(Object state comparisons)
◆ ◆ ◆ ◆

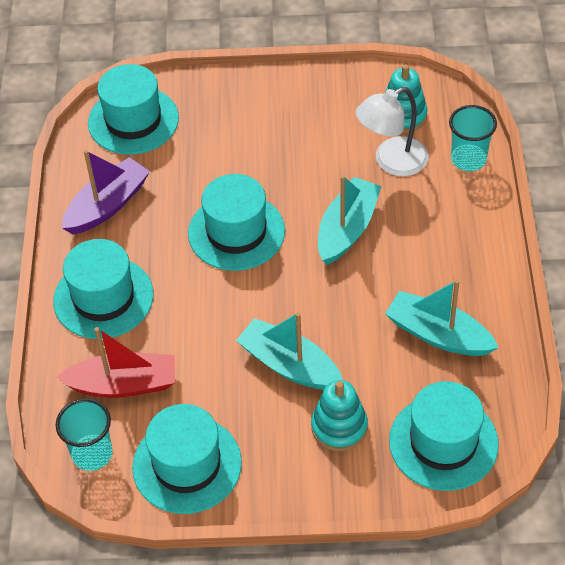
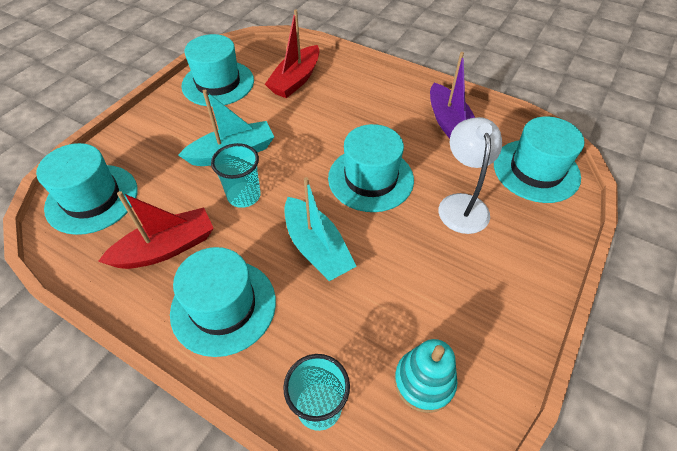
camera: 120 degrees right, 0 degrees up
(92, 454) = (264, 55): turquoise cup -> turquoise cup (244, 196)
(103, 298) = (368, 94): turquoise hat -> turquoise hat (223, 306)
(339, 427) = (164, 154): turquoise stacking toy -> none
(391, 162) = (367, 329): white lamp -> white lamp (462, 204)
(438, 334) = (166, 248): turquoise boat -> red boat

◆ ◆ ◆ ◆

** WORK INSTRUCTION **
Return every entry exactly, dropping the pictures.

** THE COMPLETED TASK **
camera: 120 degrees right, 0 degrees up
(92, 454) = (264, 55): turquoise cup -> turquoise cup (244, 196)
(103, 298) = (368, 94): turquoise hat -> turquoise hat (223, 306)
(339, 427) = (164, 154): turquoise stacking toy -> none
(391, 162) = (367, 329): white lamp -> white lamp (462, 204)
(438, 334) = (166, 248): turquoise boat -> red boat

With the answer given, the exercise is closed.